== Task goal ==
From the line below that contains "R16: 120k (NET10, NET18)" to the line that contains "U2 pin out: VSS -> NET5", repeat every line exactly, both ends included, and nothing else.

== Data provided ==
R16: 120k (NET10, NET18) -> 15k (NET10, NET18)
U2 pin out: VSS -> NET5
...
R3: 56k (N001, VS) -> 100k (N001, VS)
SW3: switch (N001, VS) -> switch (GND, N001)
* * *
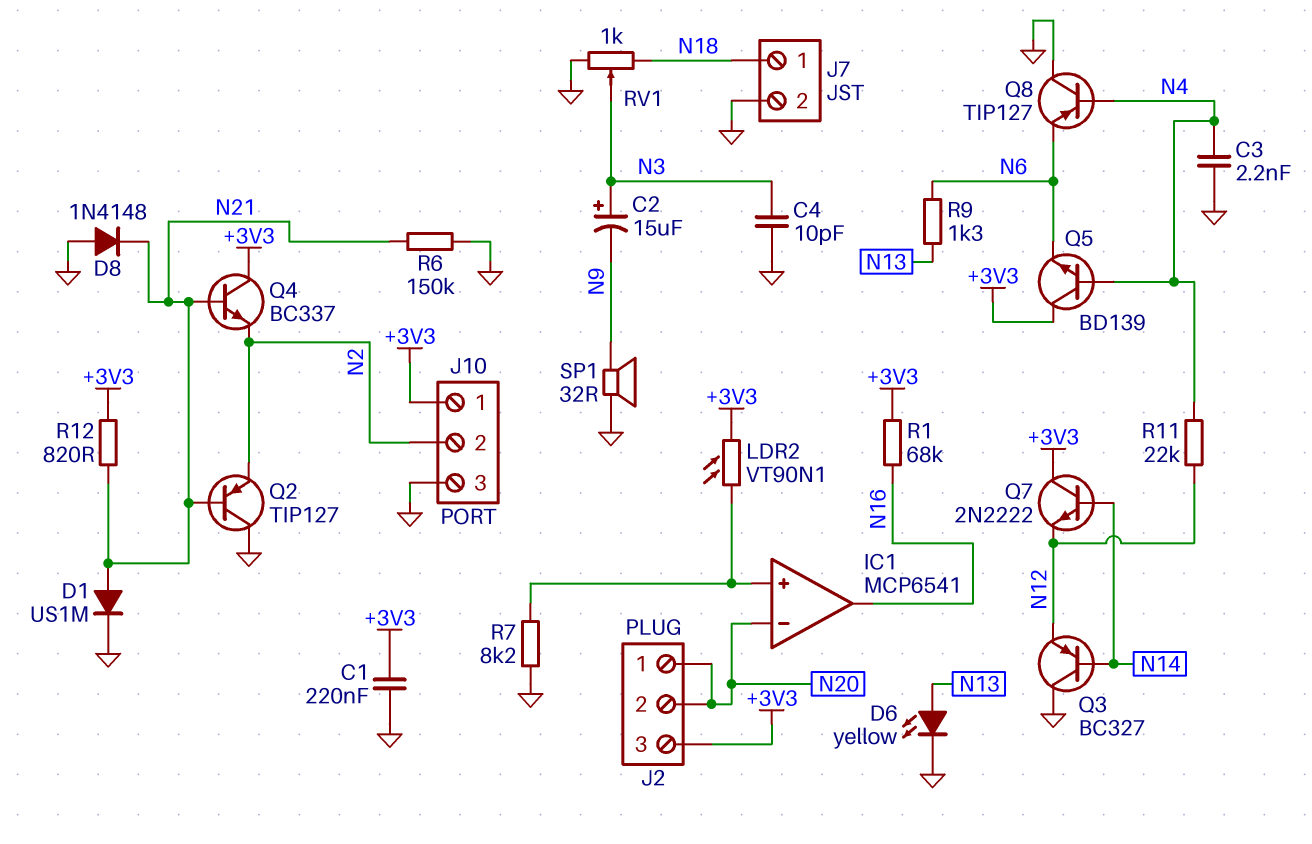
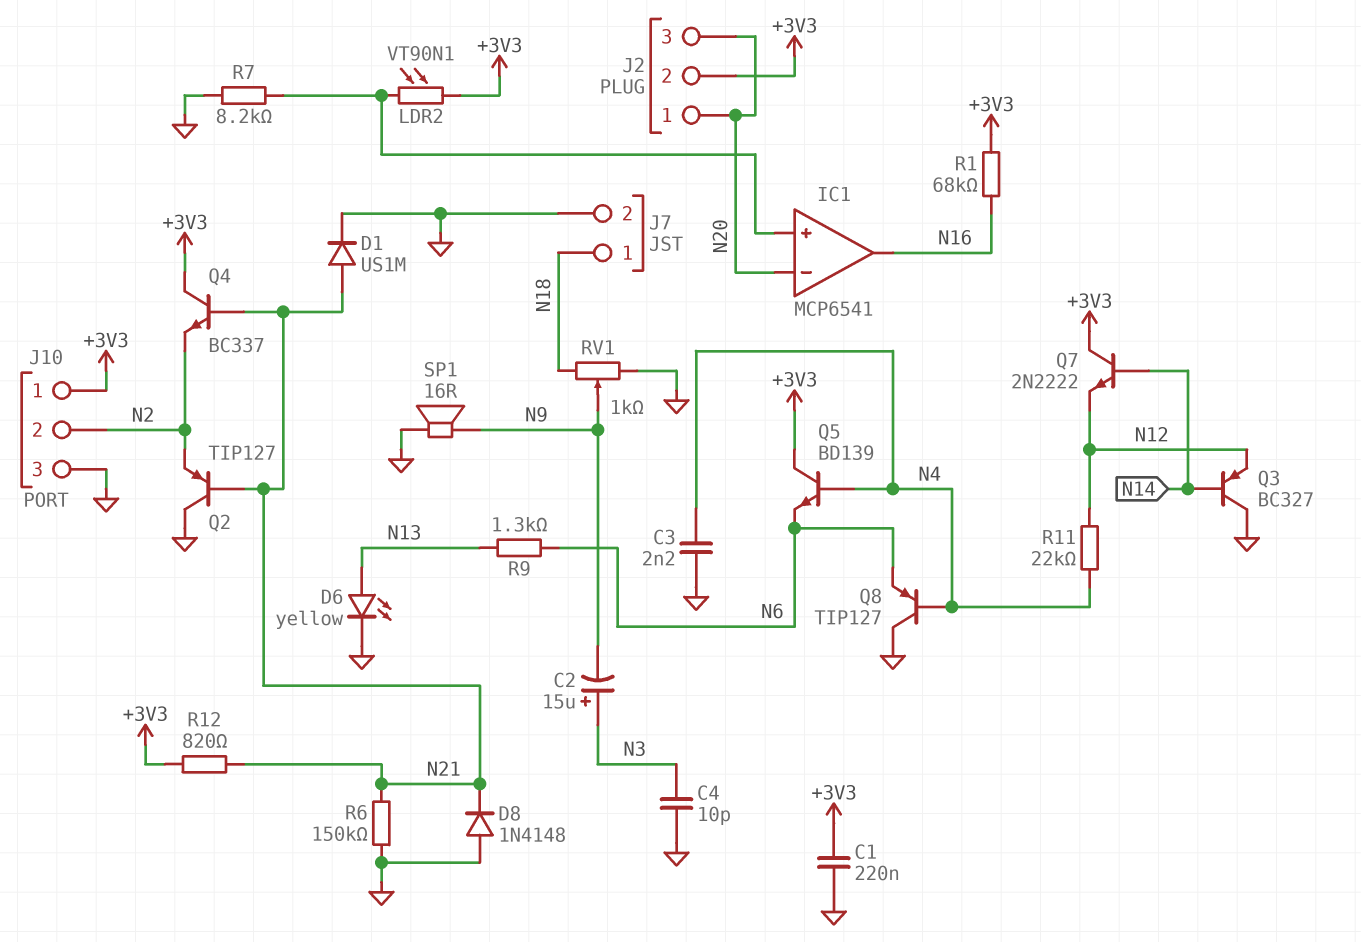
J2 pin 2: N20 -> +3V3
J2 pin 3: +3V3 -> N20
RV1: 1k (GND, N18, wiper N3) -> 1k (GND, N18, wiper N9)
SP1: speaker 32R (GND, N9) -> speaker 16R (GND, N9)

== Result of this exercise ==
R16: 120k (NET10, NET18) -> 15k (NET10, NET18)
U2 pin out: VSS -> NET5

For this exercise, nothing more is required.